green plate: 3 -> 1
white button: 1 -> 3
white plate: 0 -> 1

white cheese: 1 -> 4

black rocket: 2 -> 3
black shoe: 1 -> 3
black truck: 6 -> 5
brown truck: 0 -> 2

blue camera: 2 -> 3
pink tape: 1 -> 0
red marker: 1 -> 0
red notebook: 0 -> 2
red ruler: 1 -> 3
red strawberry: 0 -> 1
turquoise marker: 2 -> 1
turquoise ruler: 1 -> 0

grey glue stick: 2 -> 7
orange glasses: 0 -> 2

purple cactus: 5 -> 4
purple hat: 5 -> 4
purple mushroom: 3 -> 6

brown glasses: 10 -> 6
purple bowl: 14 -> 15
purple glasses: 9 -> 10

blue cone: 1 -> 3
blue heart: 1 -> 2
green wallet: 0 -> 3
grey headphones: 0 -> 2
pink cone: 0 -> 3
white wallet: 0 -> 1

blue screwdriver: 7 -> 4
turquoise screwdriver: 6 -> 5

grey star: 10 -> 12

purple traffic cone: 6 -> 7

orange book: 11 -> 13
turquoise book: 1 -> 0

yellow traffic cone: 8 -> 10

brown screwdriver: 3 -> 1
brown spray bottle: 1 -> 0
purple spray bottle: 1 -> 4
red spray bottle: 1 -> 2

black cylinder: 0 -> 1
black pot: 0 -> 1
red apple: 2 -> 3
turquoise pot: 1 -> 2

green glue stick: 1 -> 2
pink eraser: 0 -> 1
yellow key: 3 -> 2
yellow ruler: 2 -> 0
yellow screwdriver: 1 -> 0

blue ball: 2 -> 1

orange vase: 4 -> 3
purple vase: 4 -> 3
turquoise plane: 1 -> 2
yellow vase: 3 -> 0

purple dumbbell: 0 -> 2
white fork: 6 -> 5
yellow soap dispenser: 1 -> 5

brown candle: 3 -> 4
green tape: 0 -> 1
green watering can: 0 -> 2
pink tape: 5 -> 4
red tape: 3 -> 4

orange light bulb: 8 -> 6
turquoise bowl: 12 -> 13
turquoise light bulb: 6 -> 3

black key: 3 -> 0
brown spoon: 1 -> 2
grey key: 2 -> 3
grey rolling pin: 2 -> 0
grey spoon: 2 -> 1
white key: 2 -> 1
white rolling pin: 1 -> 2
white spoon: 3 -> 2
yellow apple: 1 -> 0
※
### Task statement
All entries must be duplicated exactly, with none left out.

### Answer to this exercise
green plate: 3 -> 1
white button: 1 -> 3
white plate: 0 -> 1

white cheese: 1 -> 4

black rocket: 2 -> 3
black shoe: 1 -> 3
black truck: 6 -> 5
brown truck: 0 -> 2

blue camera: 2 -> 3
pink tape: 1 -> 0
red marker: 1 -> 0
red notebook: 0 -> 2
red ruler: 1 -> 3
red strawberry: 0 -> 1
turquoise marker: 2 -> 1
turquoise ruler: 1 -> 0

grey glue stick: 2 -> 7
orange glasses: 0 -> 2

purple cactus: 5 -> 4
purple hat: 5 -> 4
purple mushroom: 3 -> 6

brown glasses: 10 -> 6
purple bowl: 14 -> 15
purple glasses: 9 -> 10

blue cone: 1 -> 3
blue heart: 1 -> 2
green wallet: 0 -> 3
grey headphones: 0 -> 2
pink cone: 0 -> 3
white wallet: 0 -> 1

blue screwdriver: 7 -> 4
turquoise screwdriver: 6 -> 5

grey star: 10 -> 12

purple traffic cone: 6 -> 7

orange book: 11 -> 13
turquoise book: 1 -> 0

yellow traffic cone: 8 -> 10

brown screwdriver: 3 -> 1
brown spray bottle: 1 -> 0
purple spray bottle: 1 -> 4
red spray bottle: 1 -> 2

black cylinder: 0 -> 1
black pot: 0 -> 1
red apple: 2 -> 3
turquoise pot: 1 -> 2

green glue stick: 1 -> 2
pink eraser: 0 -> 1
yellow key: 3 -> 2
yellow ruler: 2 -> 0
yellow screwdriver: 1 -> 0

blue ball: 2 -> 1

orange vase: 4 -> 3
purple vase: 4 -> 3
turquoise plane: 1 -> 2
yellow vase: 3 -> 0

purple dumbbell: 0 -> 2
white fork: 6 -> 5
yellow soap dispenser: 1 -> 5

brown candle: 3 -> 4
green tape: 0 -> 1
green watering can: 0 -> 2
pink tape: 5 -> 4
red tape: 3 -> 4

orange light bulb: 8 -> 6
turquoise bowl: 12 -> 13
turquoise light bulb: 6 -> 3

black key: 3 -> 0
brown spoon: 1 -> 2
grey key: 2 -> 3
grey rolling pin: 2 -> 0
grey spoon: 2 -> 1
white key: 2 -> 1
white rolling pin: 1 -> 2
white spoon: 3 -> 2
yellow apple: 1 -> 0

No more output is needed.